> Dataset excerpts
_____

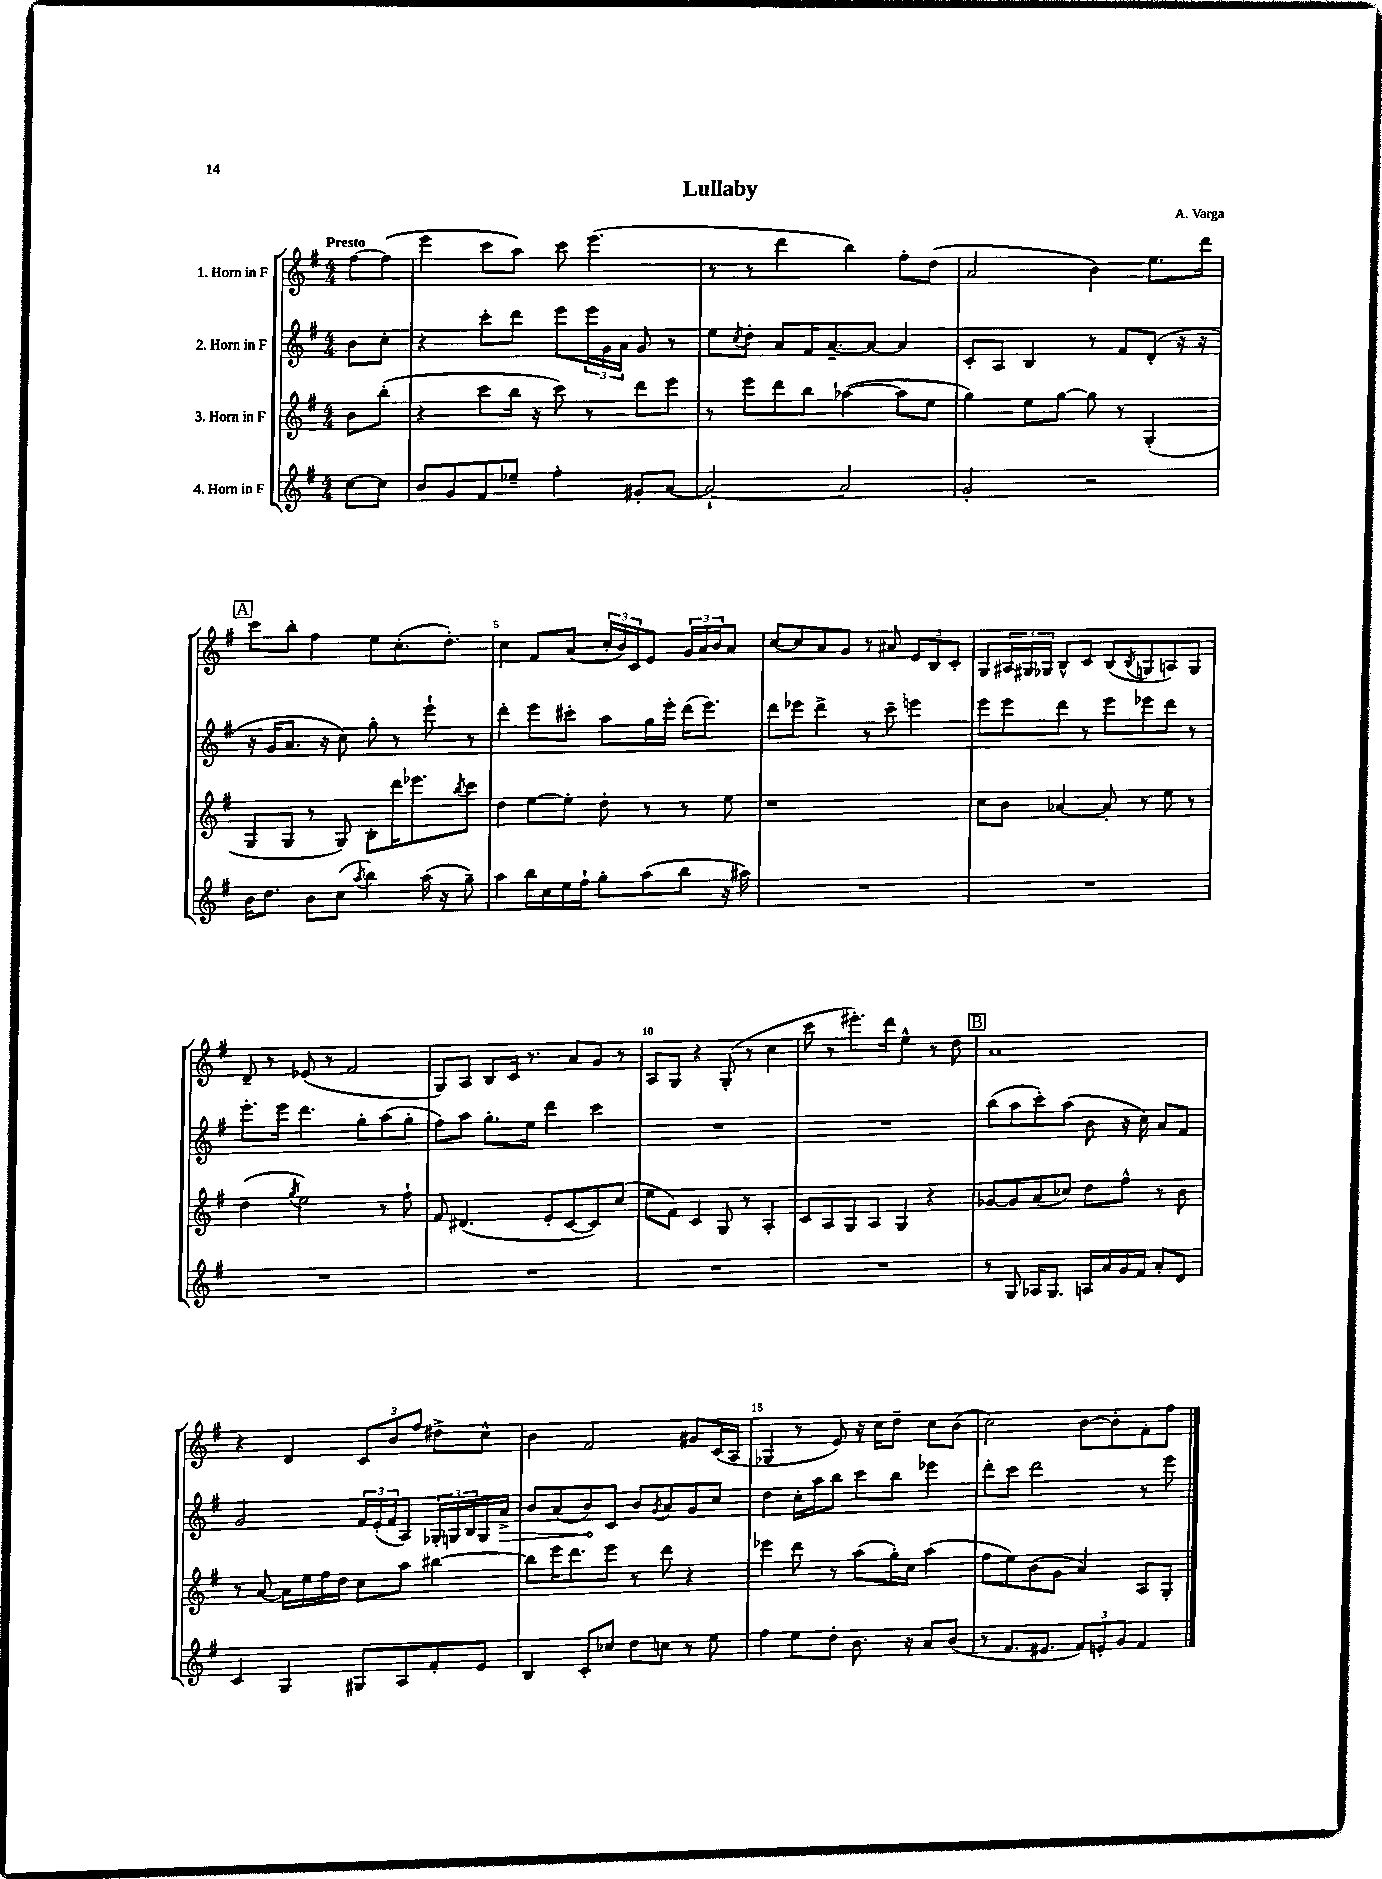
\header { title = "Lullaby" composer = "A. Varga" }
<<
\new StaffGroup <<
\new Staff = "s0" \with { instrumentName = "1. Horn in F" } {
    \clef treble \key g \major \numericTimeSignature \time 4/4 \partial 4 \tempo "Presto"
    fis''8~ fis''8( |
    e'''4 c'''8 a''8) c'''8 e'''4.( |
    r8 r8 d'''4 b''4) fis''8-. d''8( |
    a'2 b'4) e''8. d'''16 |
    \mark \markup { \box "A" } c'''8 b''8-. fis''4 e''8 c''8.-.( d''8.-.) |
    c''4 fis'8 a'8( \tuplet 3/2 { c''16-. b'16) c'16 } e'8 \tuplet 3/2 { g'16 a'16 b'16 } a'8 |
    c''8~ c''8 a'8 g'8 r8 ais'8 \tuplet 3/2 { e'8 b8 c'8-. } |
    g8 \tuplet 3/2 { ais16 gis16 ges16 } b8-^ c'8 b8( \acciaccatura { b8 } g8 a8) g8 |
    d'8-- r8 ees'8( r8 fis'2 |
    g8) a8 b8 c'16 r8. a'8 g'8 r8 |
    a8 g8 r4 g8-.( r8 c''4 |
    c'''8 r8 eis'''8.-.) d'''16 e''4-^ r8 d''8 |
    \mark \markup { \box "B" } a'1 |
    r4 d'4 \tuplet 3/2 { c'8 b'8 fis''8 } dis''8-> c''8-^ |
    b'4 fis'2 gis'8 c'16( a16 |
    ges4 r8 e'8) r16 c''16 d''8-- c''8 b'8( |
    c''2) b'8~ b'8-. fis'8-. fis''8 \bar "|." |
}
\new Staff = "s1" \with { instrumentName = "2. Horn in F" } {
    \clef treble \key g \major \numericTimeSignature \time 4/4 \partial 4
    b'8 c''8-. |
    r4 c'''8-. d'''8 e'''8 \tuplet 3/2 { e'''16 g'16 a'16 } g'8 r8 |
    e''8 \acciaccatura { c''8 } d''8-. a'8 fis'16 a'8.~-- a'8~ a'4 |
    c'8-. a8 b4 r8 fis'8 d'8-.( r16 r16 |
    \mark \markup { \box "A" } r16 g'16 a'8. r16 c''8) g''8-. r8 e'''8-! r8 |
    d'''4-. e'''8 cis'''8-. a''8 g''16 e'''16-. d'''16( e'''8.) |
    d'''8 ees'''8 d'''4-> r8 c'''8-- e'''4 |
    e'''8 e'''8 d'''8 r8 e'''8 ees'''8 d'''8 r8 |
    e'''8.-. e'''16 d'''4. g''8-. a''8( g''8-. |
    fis''8) a''8 g''8.-. e''16 d'''4 c'''4 |
    R1 |
    R1 |
    \mark \markup { \box "B" } b''8( a''8 c'''8-.) a''8( b'8 r16 c''16) a'8 fis'8 |
    g'2 \tuplet 3/2 { fis'16 e'16-.( fis'16 } a8) \tuplet 3/2 { ges16-. g16 b16 } g16 \once \override Hairpin.circled-tip = ##t a'16->\> |
    b'8 a'8( b'8\!) c'8 b'8 \acciaccatura { g'8 } a'8 g'8 c''8 |
    d''4 c''16-. a''16 b''8 c'''8 b''8 ees'''4 |
    d'''8-. c'''8 d'''2 r8 e'''8 \bar "|." |
}
\new Staff = "s2" \with { instrumentName = "3. Horn in F" } {
    \clef treble \key g \major \numericTimeSignature \time 4/4 \partial 4
    b'8 b''8-.( |
    r4 c'''8 b''16 r16 c'''8) r8 d'''8 e'''8 |
    r8 e'''8 d'''8 b''8 aes''4~( aes''8 e''8 |
    g''4) e''8 g''8~ g''8 r8 g4-.( |
    \mark \markup { \box "A" } g8 g8 r8 g8) b8-. d'''16 ees'''8. \acciaccatura { b''8 } c'''8 |
    d''4 e''8~ e''8-. d''8-. r8 r8 e''8 |
    r1 |
    c''8 b'8 aes'4~ aes'8-. r8 e''8 r8 |
    d''4( \acciaccatura { g''8 } e''2) r8 fis''8-! |
    fis'8 dis'4.( e'8-. c'8~ c'8) c''8( |
    e''8 fis'8) c'4 g8 r8 a4-. |
    c'8 a8 g8 a8 g4 r4 |
    \mark \markup { \box "B" } ges'8~ ges'8 a'8( ces''8) d''8 fis''8-^ r8 b'8 |
    r8 a'8~ a'16 e''16 fis''16 d''16 c''8 a''8 bis''4~ |
    bis''8 e'''16 d'''8. e'''8 r8 d'''8 r4 |
    ees'''4 d'''8 r8 a''8( g''16-.) c''16 a''4( |
    fis''8 e''8) b'8( g'8 a'4) a8 g8-. \bar "|." |
}
\new Staff = "s3" \with { instrumentName = "4. Horn in F" } {
    \clef treble \key g \major \numericTimeSignature \time 4/4 \partial 4
    c''8~ c''8 |
    b'8 g'8 fis'8 ees''8-- fis''4-. gis'8-. a'8~ |
    a'2~-! a'2 |
    g'2-. r2 |
    \mark \markup { \box "A" } b'16 d''8. b'8 c''8( \acciaccatura { a''8 } b''4) a''16( r16 g''8--) |
    a''4 b''16 c''16 e''16 fis''16-! g''8-. a''8( b''8 r16 ais''16) |
    R1 |
    R1 |
    R1 |
    R1 |
    R1 |
    R1 |
    \mark \markup { \box "B" } r8 g8 aes16 g8. a16 a'16 g'16 fis'16 a'8-. d'8 |
    c'4 g4 gis8 a8 fis'8-. e'8 |
    b4 c'8-. ces''8 d''8 c''8 r8 e''8 |
    fis''4 e''8 d''8-. b'8. r16 a'8 b'8( |
    r8 fis'8. eis'8. \tuplet 3/2 { fis'8) e'8-. g'8 } fis'4 \bar "|." |
}
>>
>>
\layout { \context { \Score \override BarNumber.break-visibility = ##(#f #t #t) barNumberVisibility = #(every-nth-bar-number-visible 5) } }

_____

> GOAL
Transcribe these lines exactly as they appear in all of the data, leaving the pictures out of your answer.

> REPLY
\header { title = "Lullaby" composer = "A. Varga" }
<<
\new StaffGroup <<
\new Staff = "s0" \with { instrumentName = "1. Horn in F" } {
    \clef treble \key g \major \numericTimeSignature \time 4/4 \partial 4 \tempo "Presto"
    fis''8~ fis''8( |
    e'''4 c'''8 a''8) c'''8 e'''4.( |
    r8 r8 d'''4 b''4) fis''8-. d''8( |
    a'2 b'4) e''8. d'''16 |
    \mark \markup { \box "A" } c'''8 b''8-. fis''4 e''8 c''8.-.( d''8.-.) |
    c''4 fis'8 a'8( \tuplet 3/2 { c''16-. b'16) c'16 } e'8 \tuplet 3/2 { g'16 a'16 b'16 } a'8 |
    c''8~ c''8 a'8 g'8 r8 ais'8 \tuplet 3/2 { e'8 b8 c'8-. } |
    g8 \tuplet 3/2 { ais16 gis16 ges16 } b8-^ c'8 b8( \acciaccatura { b8 } g8 a8) g8 |
    d'8-- r8 ees'8( r8 fis'2 |
    g8) a8 b8 c'16 r8. a'8 g'8 r8 |
    a8 g8 r4 g8-.( r8 c''4 |
    c'''8 r8 eis'''8.-.) d'''16 e''4-^ r8 d''8 |
    \mark \markup { \box "B" } a'1 |
    r4 d'4 \tuplet 3/2 { c'8 b'8 fis''8 } dis''8-> c''8-^ |
    b'4 fis'2 gis'8 c'16( a16 |
    ges4 r8 e'8) r16 c''16 d''8-- c''8 b'8( |
    c''2) b'8~ b'8-. fis'8-. fis''8 \bar "|." |
}
\new Staff = "s1" \with { instrumentName = "2. Horn in F" } {
    \clef treble \key g \major \numericTimeSignature \time 4/4 \partial 4
    b'8 c''8-. |
    r4 c'''8-. d'''8 e'''8 \tuplet 3/2 { e'''16 g'16 a'16 } g'8 r8 |
    e''8 \acciaccatura { c''8 } d''8-. a'8 fis'16 a'8.~-- a'8~ a'4 |
    c'8-. a8 b4 r8 fis'8 d'8-.( r16 r16 |
    \mark \markup { \box "A" } r16 g'16 a'8. r16 c''8) g''8-. r8 e'''8-! r8 |
    d'''4-. e'''8 cis'''8-. a''8 g''16 e'''16-. d'''16( e'''8.) |
    d'''8 ees'''8 d'''4-> r8 c'''8-- e'''4 |
    e'''8 e'''8 d'''8 r8 e'''8 ees'''8 d'''8 r8 |
    e'''8.-. e'''16 d'''4. g''8-. a''8( g''8-. |
    fis''8) a''8 g''8.-. e''16 d'''4 c'''4 |
    R1 |
    R1 |
    \mark \markup { \box "B" } b''8( a''8 c'''8-.) a''8( b'8 r16 c''16) a'8 fis'8 |
    g'2 \tuplet 3/2 { fis'16 e'16-.( fis'16 } a8) \tuplet 3/2 { ges16-. g16 b16 } g16 \once \override Hairpin.circled-tip = ##t a'16->\> |
    b'8 a'8( b'8\!) c'8 b'8 \acciaccatura { g'8 } a'8 g'8 c''8 |
    d''4 c''16-. a''16 b''8 c'''8 b''8 ees'''4 |
    d'''8-. c'''8 d'''2 r8 e'''8 \bar "|." |
}
\new Staff = "s2" \with { instrumentName = "3. Horn in F" } {
    \clef treble \key g \major \numericTimeSignature \time 4/4 \partial 4
    b'8 b''8-.( |
    r4 c'''8 b''16 r16 c'''8) r8 d'''8 e'''8 |
    r8 e'''8 d'''8 b''8 aes''4~( aes''8 e''8 |
    g''4) e''8 g''8~ g''8 r8 g4-.( |
    \mark \markup { \box "A" } g8 g8 r8 g8) b8-. d'''16 ees'''8. \acciaccatura { b''8 } c'''8 |
    d''4 e''8~ e''8-. d''8-. r8 r8 e''8 |
    r1 |
    c''8 b'8 aes'4~ aes'8-. r8 e''8 r8 |
    d''4( \acciaccatura { g''8 } e''2) r8 fis''8-! |
    fis'8 dis'4.( e'8-. c'8~ c'8) c''8( |
    e''8 fis'8) c'4 g8 r8 a4-. |
    c'8 a8 g8 a8 g4 r4 |
    \mark \markup { \box "B" } ges'8~ ges'8 a'8( ces''8) d''8 fis''8-^ r8 b'8 |
    r8 a'8~ a'16 e''16 fis''16 d''16 c''8 a''8 bis''4~ |
    bis''8 e'''16 d'''8. e'''8 r8 d'''8 r4 |
    ees'''4 d'''8 r8 a''8( g''16-.) c''16 a''4( |
    fis''8 e''8) b'8( g'8 a'4) a8 g8-. \bar "|." |
}
\new Staff = "s3" \with { instrumentName = "4. Horn in F" } {
    \clef treble \key g \major \numericTimeSignature \time 4/4 \partial 4
    c''8~ c''8 |
    b'8 g'8 fis'8 ees''8-- fis''4-. gis'8-. a'8~ |
    a'2~-! a'2 |
    g'2-. r2 |
    \mark \markup { \box "A" } b'16 d''8. b'8 c''8( \acciaccatura { a''8 } b''4) a''16( r16 g''8--) |
    a''4 b''16 c''16 e''16 fis''16-! g''8-. a''8( b''8 r16 ais''16) |
    R1 |
    R1 |
    R1 |
    R1 |
    R1 |
    R1 |
    \mark \markup { \box "B" } r8 g8 aes16 g8. a16 a'16 g'16 fis'16 a'8-. d'8 |
    c'4 g4 gis8 a8 fis'8-. e'8 |
    b4 c'8-. ces''8 d''8 c''8 r8 e''8 |
    fis''4 e''8 d''8-. b'8. r16 a'8 b'8( |
    r8 fis'8. eis'8. \tuplet 3/2 { fis'8) e'8-. g'8 } fis'4 \bar "|." |
}
>>
>>
\layout { \context { \Score \override BarNumber.break-visibility = ##(#f #t #t) barNumberVisibility = #(every-nth-bar-number-visible 5) } }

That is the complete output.